• **PROBLEM**
Your answer should consist only of the lines below from the one with "building: none -> [432,178,630,297]" through the one with "building: none -> [119,323,321,460]", copied exactly.

• **SOURCE MATERIAL**
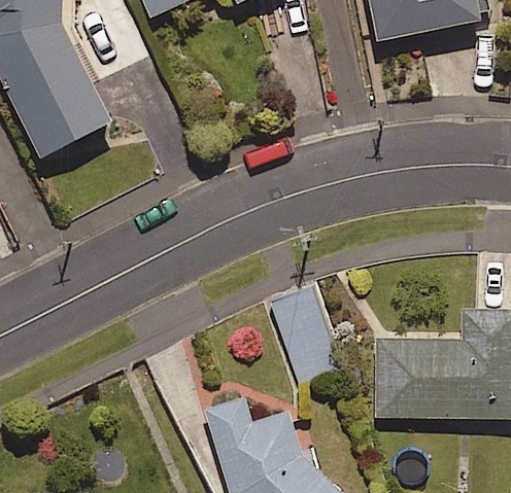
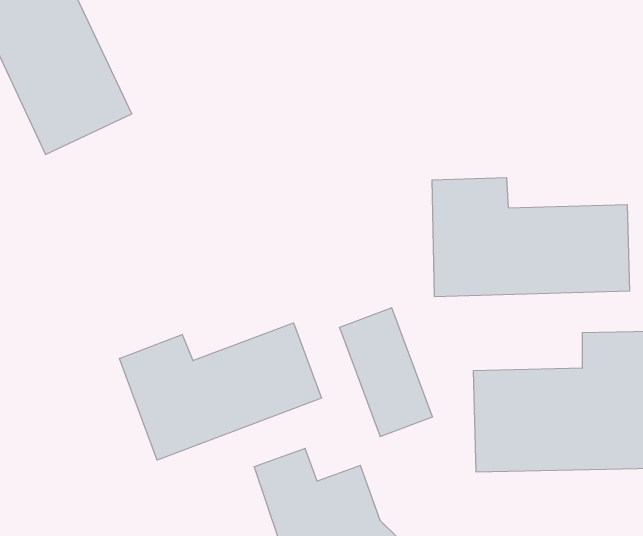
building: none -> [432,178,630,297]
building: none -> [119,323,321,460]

--

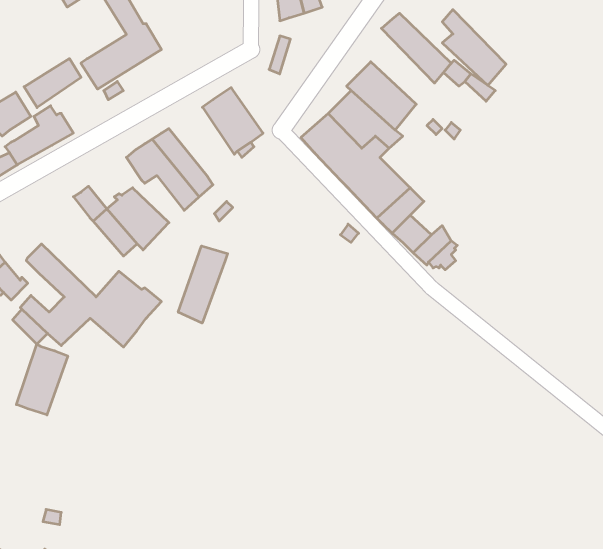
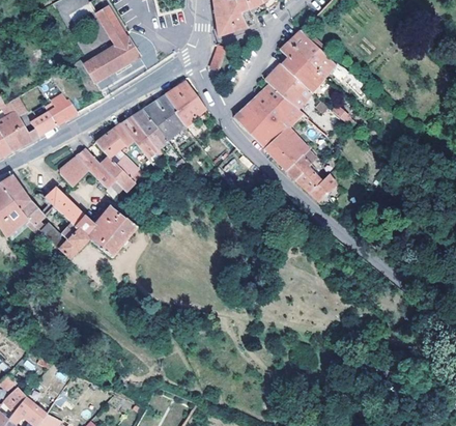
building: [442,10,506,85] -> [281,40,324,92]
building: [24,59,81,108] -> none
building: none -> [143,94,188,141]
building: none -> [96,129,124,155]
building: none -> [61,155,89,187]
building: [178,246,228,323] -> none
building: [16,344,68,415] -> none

• **TASK RESULT**
building: none -> [432,178,630,297]
building: none -> [119,323,321,460]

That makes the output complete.